• Work to be completed:
Using the listing below, set down exactly the lines starting at the line that contains "camera: 120 degrees left, 5 degrees down" and ending at the line that contains "yellow gonefol |", both included, and no others.

• Recorded information:
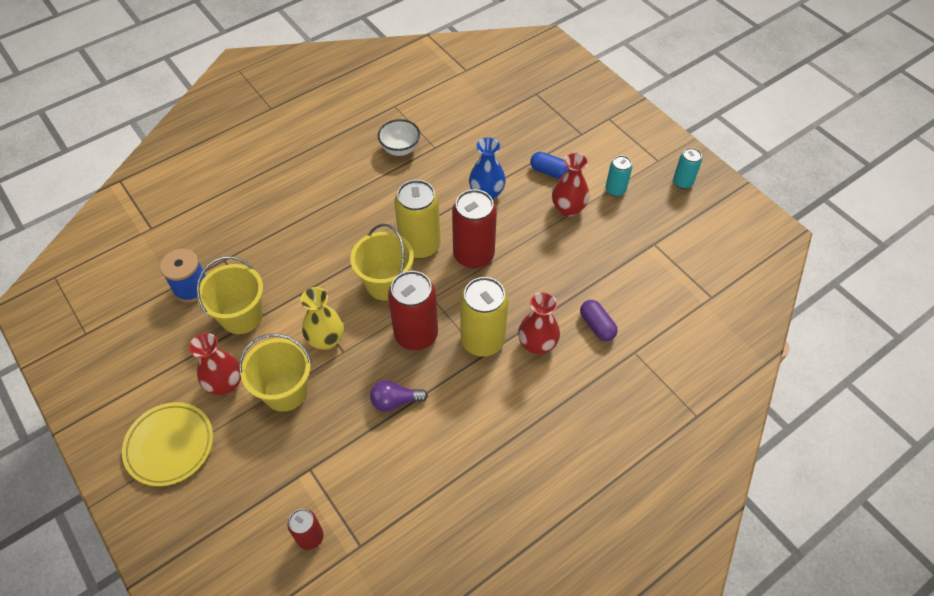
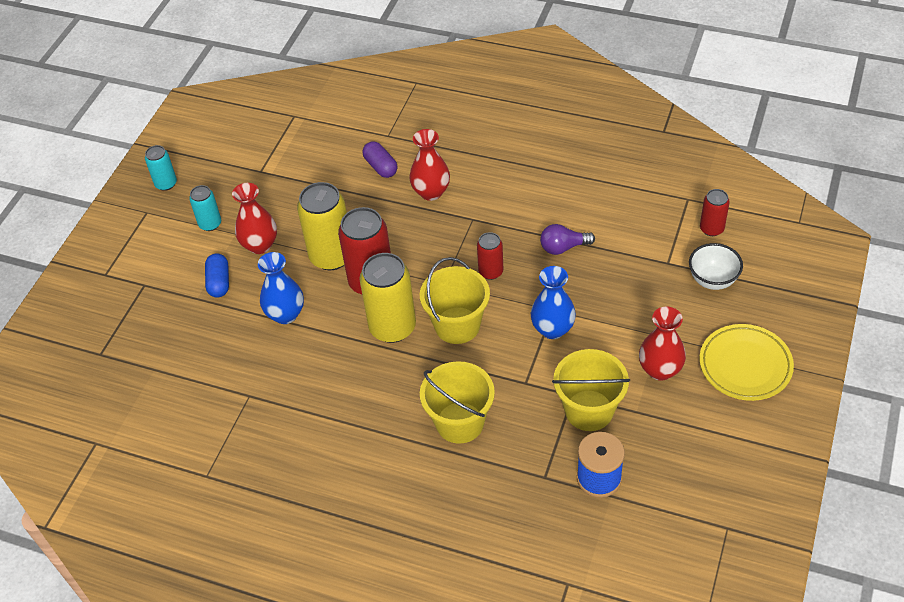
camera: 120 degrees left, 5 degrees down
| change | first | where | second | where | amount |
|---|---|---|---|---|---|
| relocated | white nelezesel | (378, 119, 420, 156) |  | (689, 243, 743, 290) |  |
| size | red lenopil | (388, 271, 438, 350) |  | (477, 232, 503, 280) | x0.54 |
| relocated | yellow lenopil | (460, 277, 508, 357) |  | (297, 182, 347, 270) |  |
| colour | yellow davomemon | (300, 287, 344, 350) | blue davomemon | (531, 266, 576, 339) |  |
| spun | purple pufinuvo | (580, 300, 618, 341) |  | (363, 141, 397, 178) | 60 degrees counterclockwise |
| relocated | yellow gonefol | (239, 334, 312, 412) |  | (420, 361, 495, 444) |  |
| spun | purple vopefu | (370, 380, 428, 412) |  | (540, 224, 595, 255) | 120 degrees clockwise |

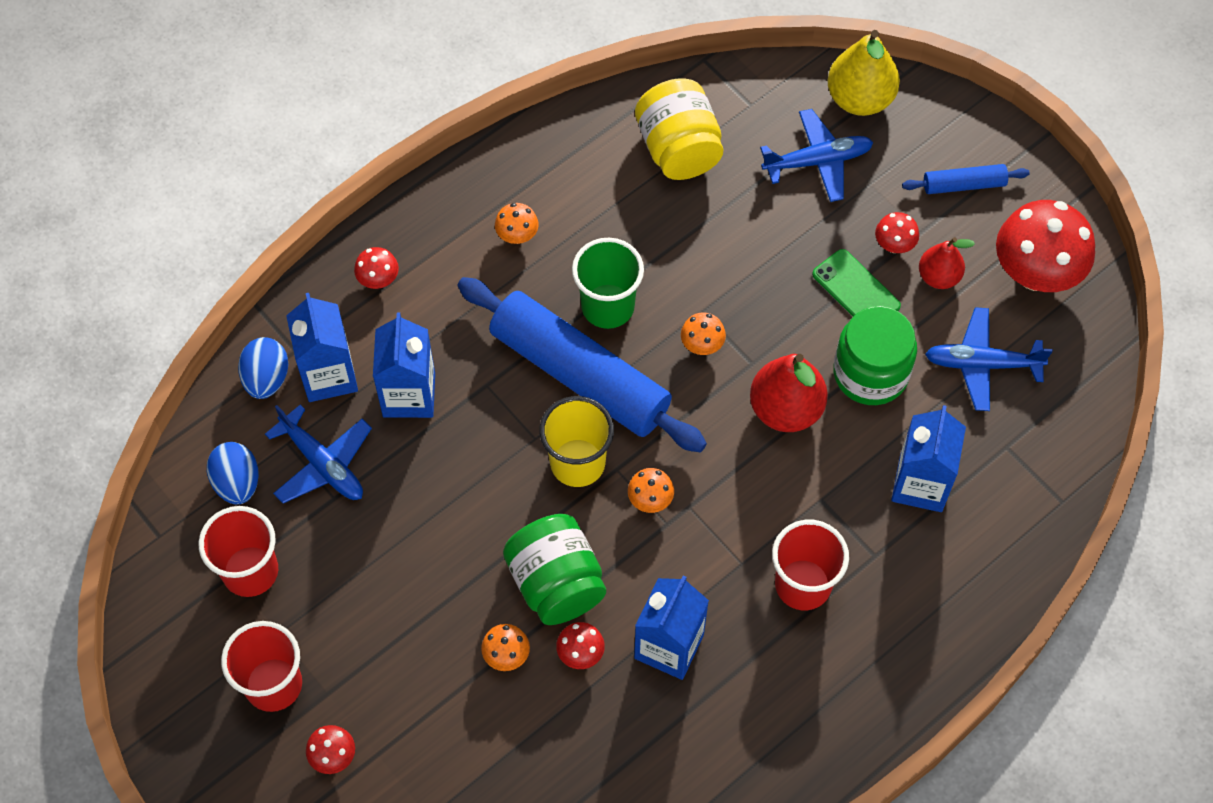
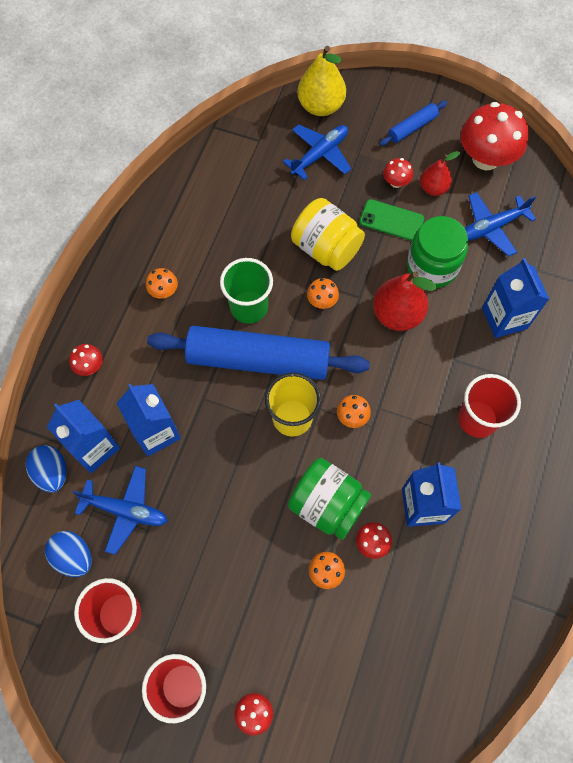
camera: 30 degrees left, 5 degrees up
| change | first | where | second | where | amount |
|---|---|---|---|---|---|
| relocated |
==
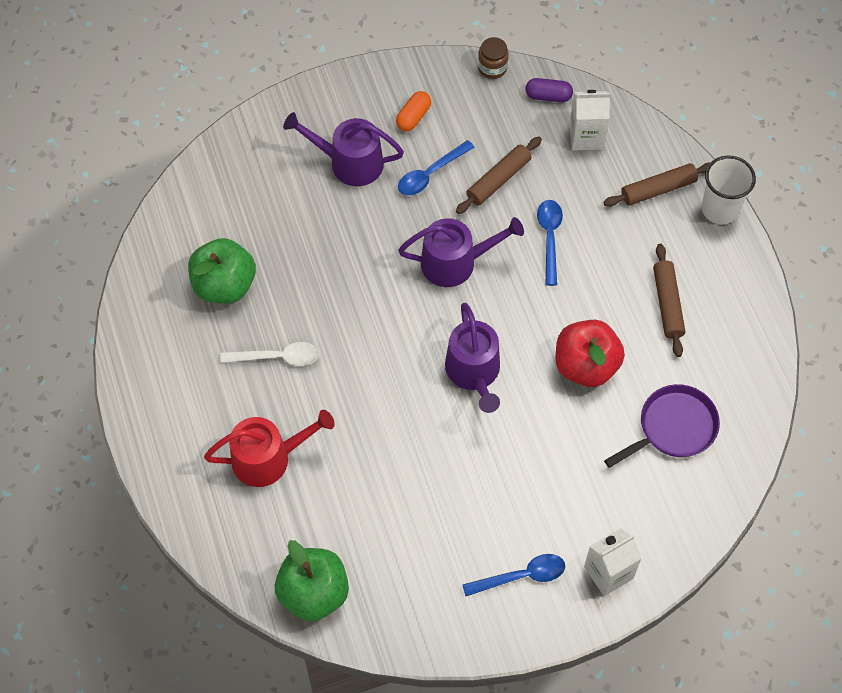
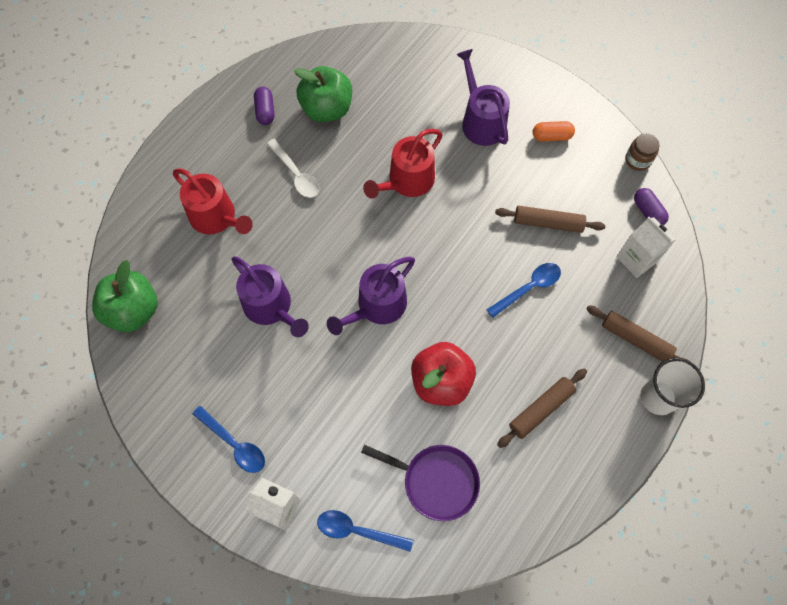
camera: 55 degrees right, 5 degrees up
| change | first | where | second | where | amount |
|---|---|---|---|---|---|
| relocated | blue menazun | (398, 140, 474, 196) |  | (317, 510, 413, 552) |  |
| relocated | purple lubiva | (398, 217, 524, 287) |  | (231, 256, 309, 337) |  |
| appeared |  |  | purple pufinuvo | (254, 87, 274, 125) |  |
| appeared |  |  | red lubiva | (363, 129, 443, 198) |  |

• Solution to this task:
camera: 120 degrees left, 5 degrees down
| change | first | where | second | where | amount |
|---|---|---|---|---|---|
| relocated | white nelezesel | (378, 119, 420, 156) |  | (689, 243, 743, 290) |  |
| size | red lenopil | (388, 271, 438, 350) |  | (477, 232, 503, 280) | x0.54 |
| relocated | yellow lenopil | (460, 277, 508, 357) |  | (297, 182, 347, 270) |  |
| colour | yellow davomemon | (300, 287, 344, 350) | blue davomemon | (531, 266, 576, 339) |  |
| spun | purple pufinuvo | (580, 300, 618, 341) |  | (363, 141, 397, 178) | 60 degrees counterclockwise |
| relocated | yellow gonefol | (239, 334, 312, 412) |  | (420, 361, 495, 444) |  |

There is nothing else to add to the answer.